**Required work**
Repeat every line from the line containing "yellow star: moved 2" to the end of the data, exactly. Leave the pictures out.
--
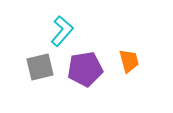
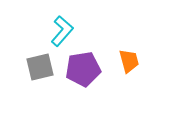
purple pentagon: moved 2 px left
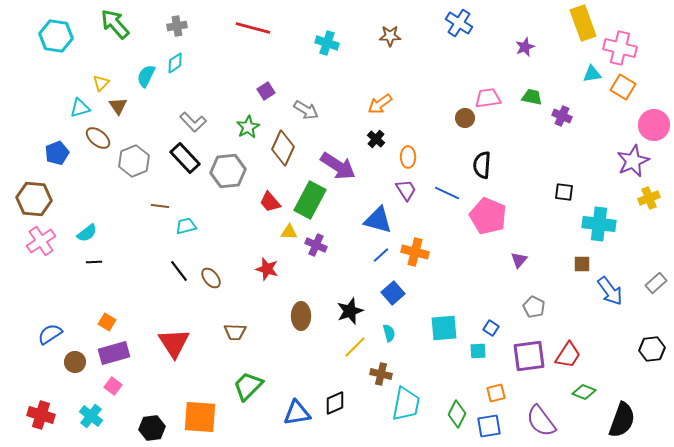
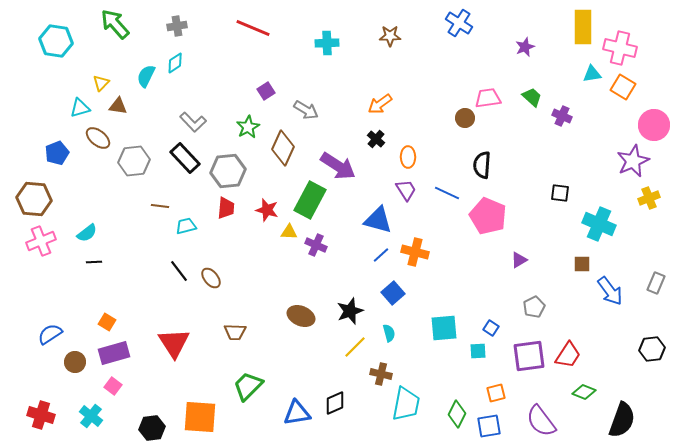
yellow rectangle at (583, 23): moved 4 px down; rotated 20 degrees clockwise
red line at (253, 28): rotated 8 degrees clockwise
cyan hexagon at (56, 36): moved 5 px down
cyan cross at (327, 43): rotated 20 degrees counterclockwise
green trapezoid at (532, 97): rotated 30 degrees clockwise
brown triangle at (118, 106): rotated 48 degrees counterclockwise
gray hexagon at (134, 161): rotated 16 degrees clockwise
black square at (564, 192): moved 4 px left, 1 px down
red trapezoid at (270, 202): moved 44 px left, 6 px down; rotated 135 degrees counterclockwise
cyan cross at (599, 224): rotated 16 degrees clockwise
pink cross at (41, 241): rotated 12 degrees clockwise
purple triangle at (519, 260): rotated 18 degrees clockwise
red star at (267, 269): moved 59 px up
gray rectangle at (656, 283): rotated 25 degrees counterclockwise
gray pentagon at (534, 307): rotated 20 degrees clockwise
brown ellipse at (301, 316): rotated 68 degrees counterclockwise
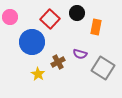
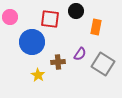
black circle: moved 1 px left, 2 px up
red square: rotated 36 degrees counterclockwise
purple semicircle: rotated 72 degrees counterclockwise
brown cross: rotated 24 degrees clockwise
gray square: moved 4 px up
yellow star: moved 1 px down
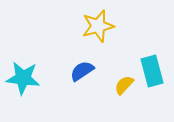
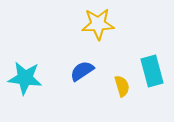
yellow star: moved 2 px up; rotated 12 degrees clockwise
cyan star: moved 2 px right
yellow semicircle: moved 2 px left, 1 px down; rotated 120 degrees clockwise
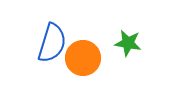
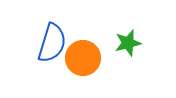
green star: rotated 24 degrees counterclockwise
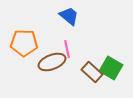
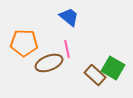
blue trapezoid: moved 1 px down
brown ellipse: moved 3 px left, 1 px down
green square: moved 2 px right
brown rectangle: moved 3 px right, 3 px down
--
**Response to the task**
yellow star: moved 2 px up; rotated 12 degrees clockwise
cyan star: moved 2 px right
yellow semicircle: moved 2 px left, 1 px down; rotated 120 degrees clockwise
green star: rotated 24 degrees counterclockwise
blue trapezoid: moved 1 px down
brown ellipse: moved 3 px left, 1 px down
green square: moved 2 px right
brown rectangle: moved 3 px right, 3 px down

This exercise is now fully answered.